## WHAT IS BEING ASKED
The answer consists of the lines from the line holding "white L-shape: (499, 459)" through the last line of the entries, retyped exactly, and nothing else. No pictures belong in it.

## DATA FOR REVIEW
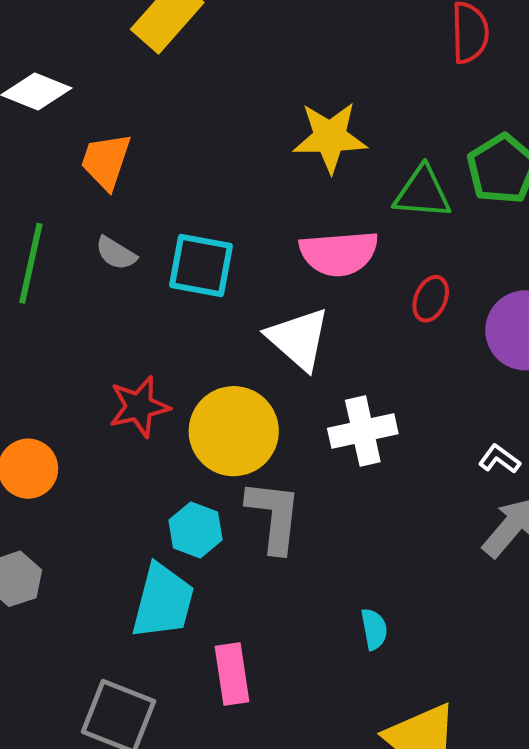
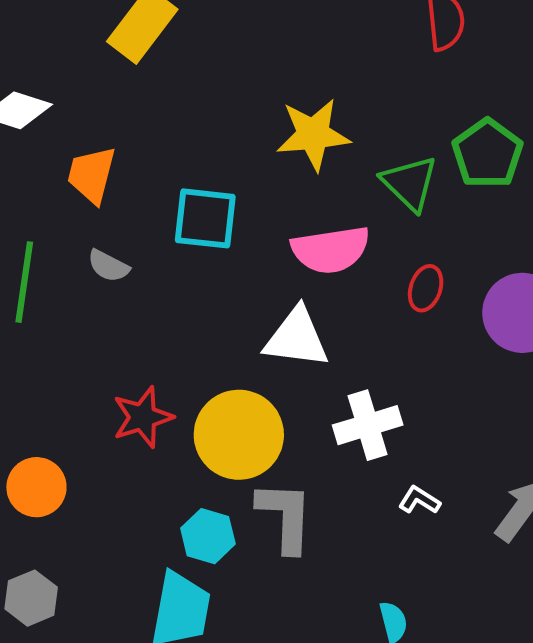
green triangle: (422, 193) -> (410, 183), turned 44
cyan square: (201, 265) -> (205, 218), moved
white triangle: (298, 339) -> (297, 338), turned -30
white L-shape: (499, 459) -> (419, 500), moved

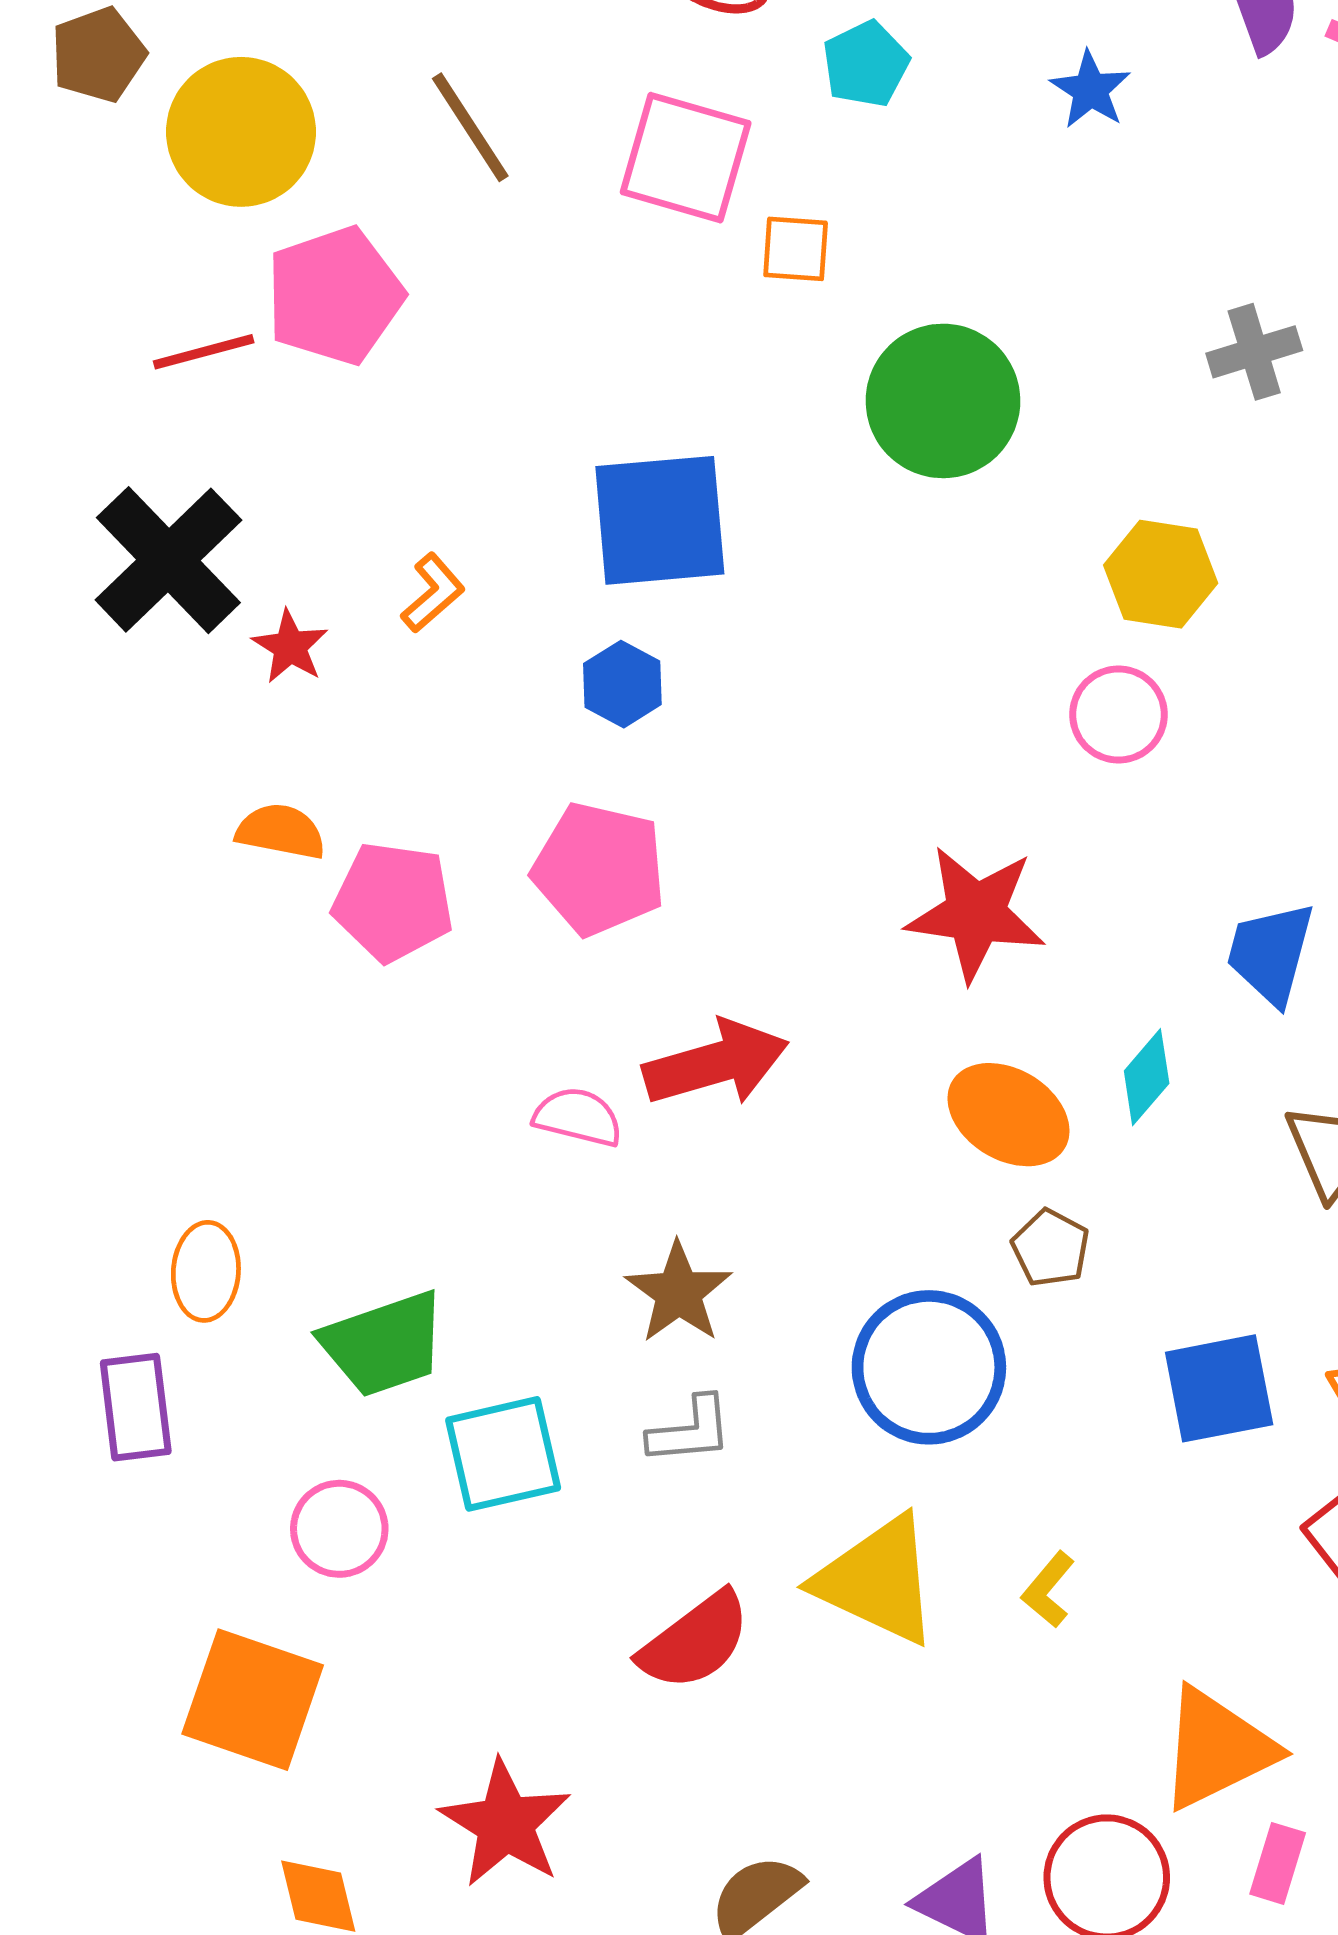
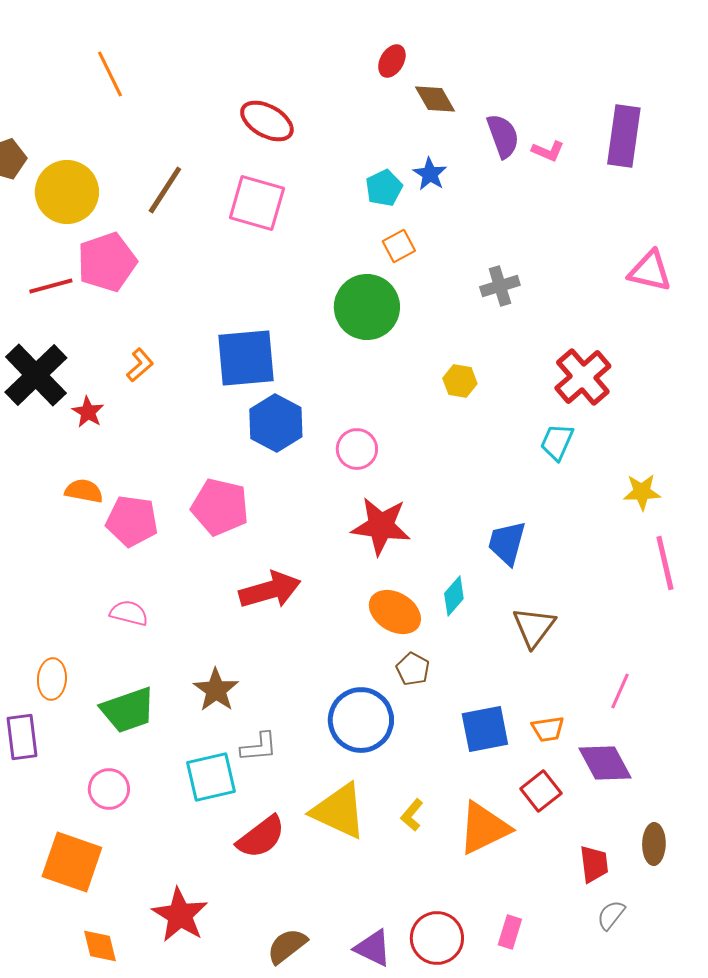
cyan pentagon: (866, 64) -> (384, 188), moved
brown line: (470, 127) -> (165, 190), turned 66
orange square: (796, 249) -> (399, 246), moved, turned -32
yellow hexagon: (1161, 574) -> (460, 381), size x0.7
orange L-shape: (433, 593) -> (140, 365), moved
blue hexagon: (622, 684) -> (276, 423), moved, size x1.6
pink circle: (1118, 715) -> (357, 449), moved
pink semicircle: (578, 1117) -> (129, 613), moved
brown star: (679, 1292) -> (216, 690), moved
cyan square: (503, 1454) -> (211, 777), moved
orange triangle: (1217, 1749) -> (484, 828), moved

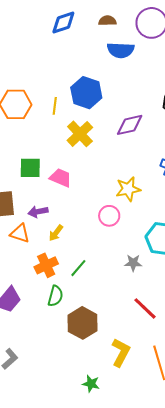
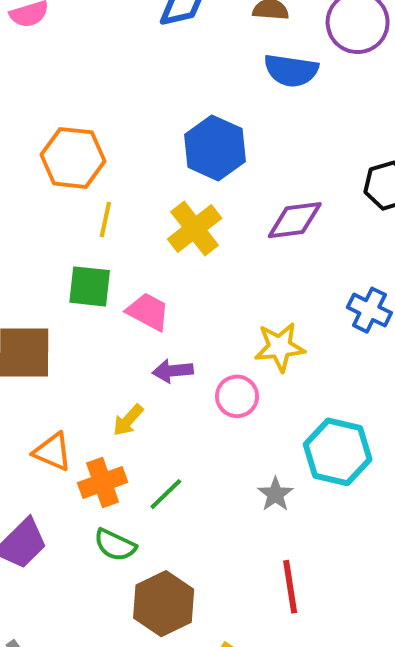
yellow line: (55, 106) -> (105, 220), moved
purple arrow: (38, 212) -> (173, 371), moved
orange triangle: (20, 233) -> (52, 452), moved
gray star: (133, 263) -> (275, 494), turned 30
green semicircle: (55, 296) -> (115, 545), turned 95
red line: (145, 308) -> (290, 587), turned 32

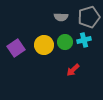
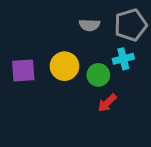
green circle: (65, 42) -> (98, 75), moved
purple square: (16, 48) -> (23, 71), turned 30

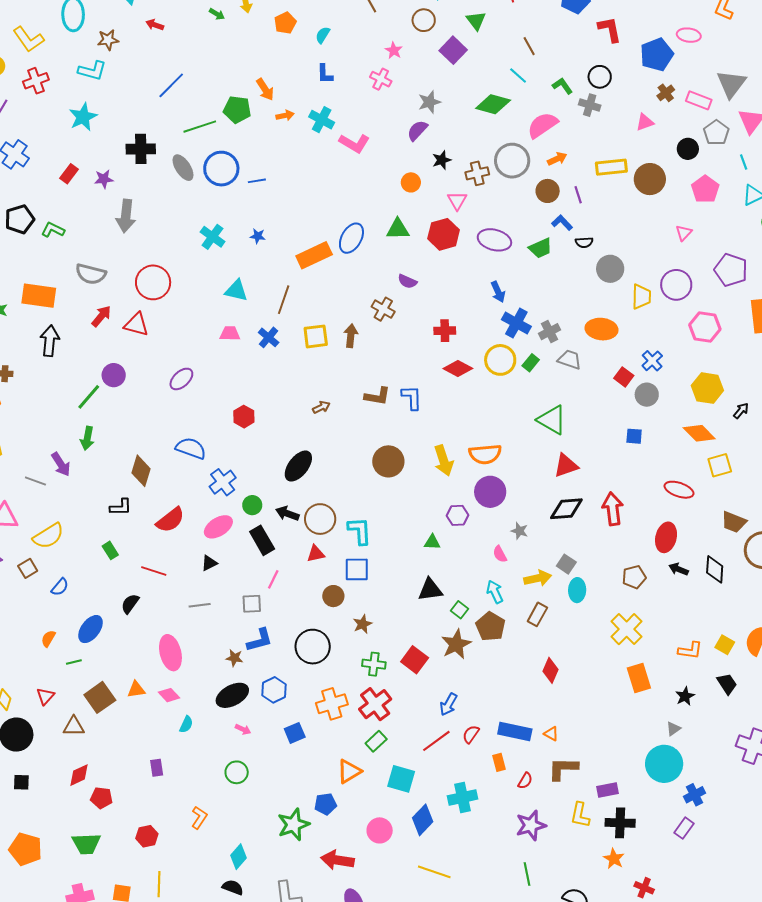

## ANSWER AREA
white L-shape: (499, 459) -> (419, 500), moved

cyan pentagon: (866, 64) -> (384, 188), moved
brown line: (470, 127) -> (165, 190), turned 66
orange square: (796, 249) -> (399, 246), moved, turned -32
yellow hexagon: (1161, 574) -> (460, 381), size x0.7
orange L-shape: (433, 593) -> (140, 365), moved
blue hexagon: (622, 684) -> (276, 423), moved, size x1.6
pink circle: (1118, 715) -> (357, 449), moved
pink semicircle: (578, 1117) -> (129, 613), moved
brown star: (679, 1292) -> (216, 690), moved
cyan square: (503, 1454) -> (211, 777), moved
orange triangle: (1217, 1749) -> (484, 828), moved

yellow line: (55, 106) -> (105, 220), moved
purple arrow: (38, 212) -> (173, 371), moved
orange triangle: (20, 233) -> (52, 452), moved
gray star: (133, 263) -> (275, 494), turned 30
green semicircle: (55, 296) -> (115, 545), turned 95
red line: (145, 308) -> (290, 587), turned 32

green circle: (65, 42) -> (98, 75), moved
purple square: (16, 48) -> (23, 71), turned 30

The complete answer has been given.